■ **WHAT YOU ARE ASKED TO DO**
Check each line of the data, and copy those where "yellow" appears.

■ **GIVEN RECORDS**

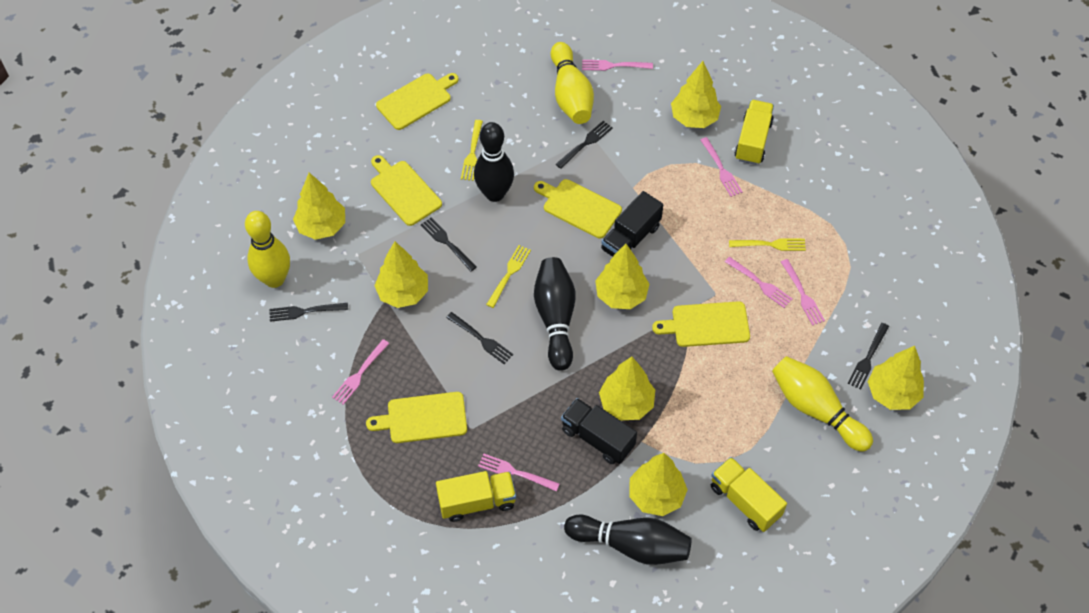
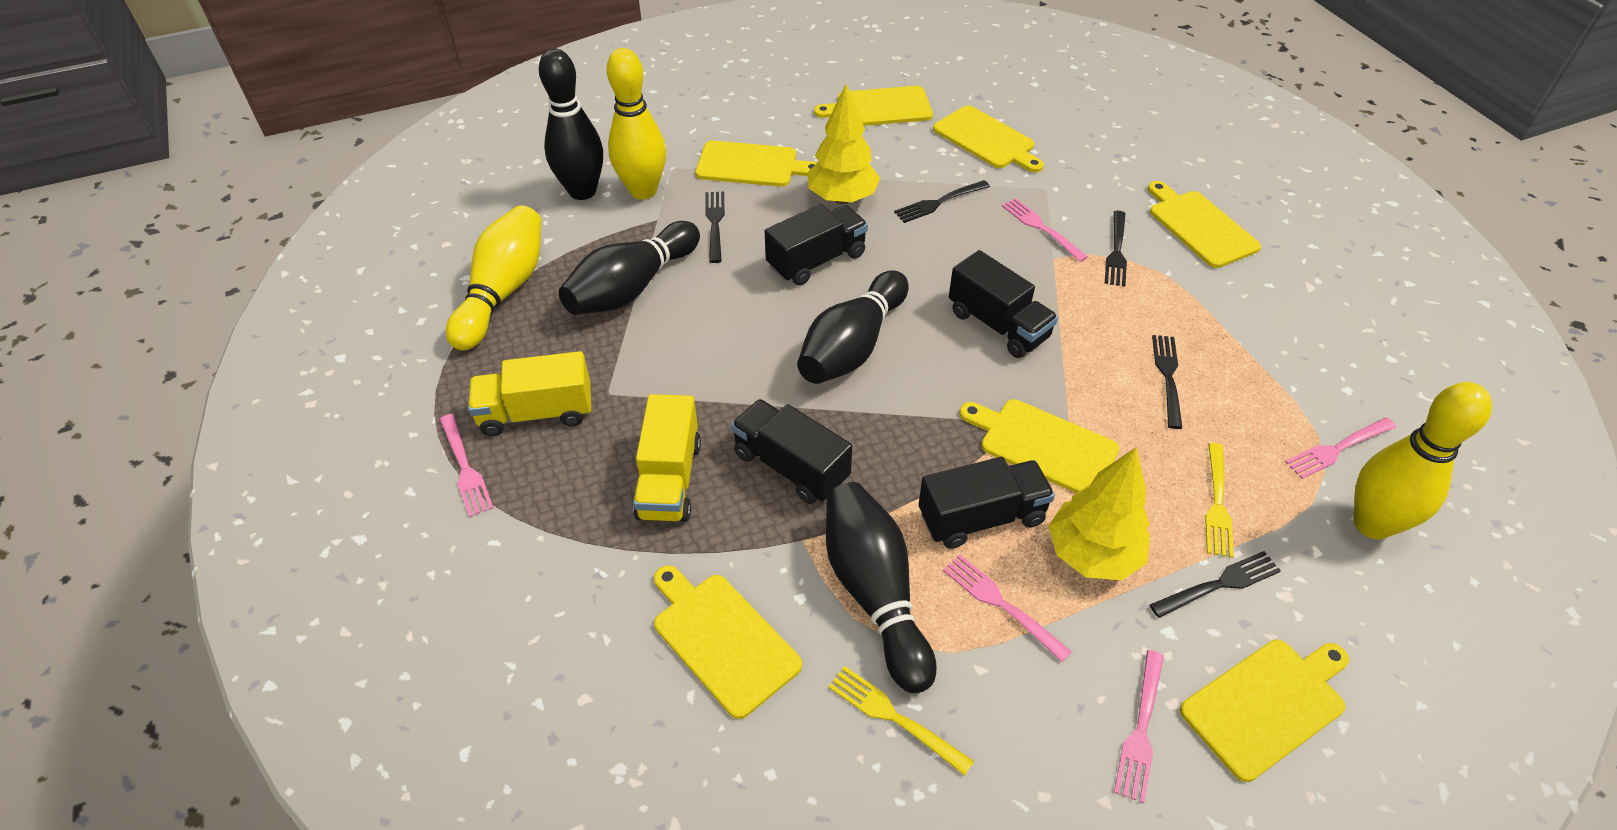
black bowling pin: 3 -> 4
black truck: 2 -> 4
pink fork: 6 -> 5
yellow cutting board: 5 -> 7
yellow fork: 3 -> 2
yellow tree: 7 -> 2
yellow truck: 3 -> 2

■ **TASK RESULT**
yellow cutting board: 5 -> 7
yellow fork: 3 -> 2
yellow tree: 7 -> 2
yellow truck: 3 -> 2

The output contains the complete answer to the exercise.